Copy the records word for word, starting with the line that contains "244,117 (1116, 96)" and going on through the line that contains "3.4% (530, 96)", both included.

# # # # # # #

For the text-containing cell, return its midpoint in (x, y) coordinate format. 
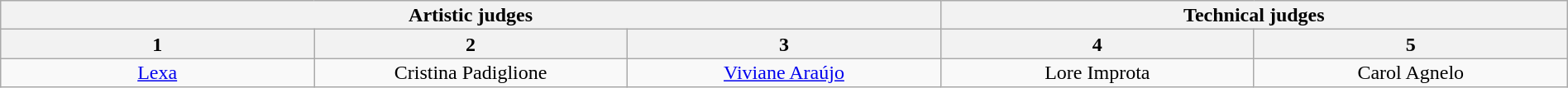
Technical judges (1254, 15)
Viviane Araújo (784, 73)
4 (1097, 45)
Lexa (157, 73)
Lore Improta (1097, 73)
Carol Agnelo (1411, 73)
1 (157, 45)
5 (1411, 45)
Cristina Padiglione (471, 73)
Artistic judges (471, 15)
2 (471, 45)
3 (784, 45)
Detect which cell encompasses the target text, then output its (x, y) center coordinate. 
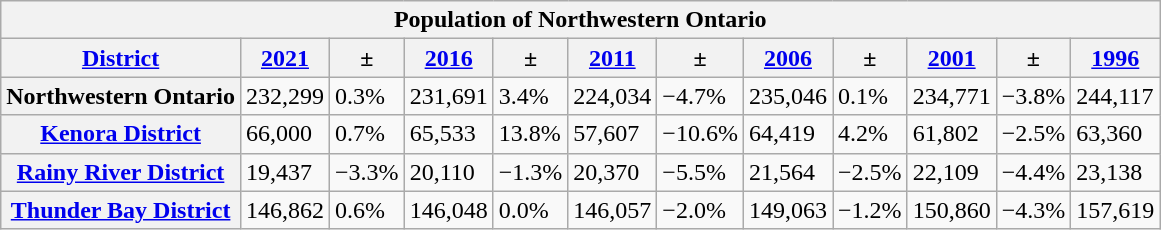
244,117 (1116, 96)
235,046 (788, 96)
2001 (952, 58)
−4.4% (1034, 172)
District (121, 58)
149,063 (788, 210)
61,802 (952, 134)
Northwestern Ontario (121, 96)
−1.2% (870, 210)
146,862 (284, 210)
23,138 (1116, 172)
57,607 (612, 134)
19,437 (284, 172)
2011 (612, 58)
Kenora District (121, 134)
−2.0% (700, 210)
Rainy River District (121, 172)
234,771 (952, 96)
65,533 (448, 134)
20,370 (612, 172)
−10.6% (700, 134)
−3.8% (1034, 96)
232,299 (284, 96)
0.3% (368, 96)
3.4% (530, 96)
146,057 (612, 210)
63,360 (1116, 134)
66,000 (284, 134)
21,564 (788, 172)
64,419 (788, 134)
224,034 (612, 96)
−1.3% (530, 172)
−4.7% (700, 96)
2006 (788, 58)
20,110 (448, 172)
157,619 (1116, 210)
0.6% (368, 210)
231,691 (448, 96)
2021 (284, 58)
150,860 (952, 210)
13.8% (530, 134)
4.2% (870, 134)
2016 (448, 58)
−4.3% (1034, 210)
Thunder Bay District (121, 210)
0.0% (530, 210)
Population of Northwestern Ontario (580, 20)
0.1% (870, 96)
0.7% (368, 134)
1996 (1116, 58)
22,109 (952, 172)
−3.3% (368, 172)
146,048 (448, 210)
−5.5% (700, 172)
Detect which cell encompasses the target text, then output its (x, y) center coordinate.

# # # # # # #

▶ **Solved problem**:
244,117 (1116, 96)
235,046 (788, 96)
2001 (952, 58)
−4.4% (1034, 172)
District (121, 58)
149,063 (788, 210)
61,802 (952, 134)
Northwestern Ontario (121, 96)
−1.2% (870, 210)
146,862 (284, 210)
23,138 (1116, 172)
57,607 (612, 134)
19,437 (284, 172)
2011 (612, 58)
Kenora District (121, 134)
−2.0% (700, 210)
Rainy River District (121, 172)
234,771 (952, 96)
65,533 (448, 134)
20,370 (612, 172)
−10.6% (700, 134)
−3.8% (1034, 96)
232,299 (284, 96)
0.3% (368, 96)
3.4% (530, 96)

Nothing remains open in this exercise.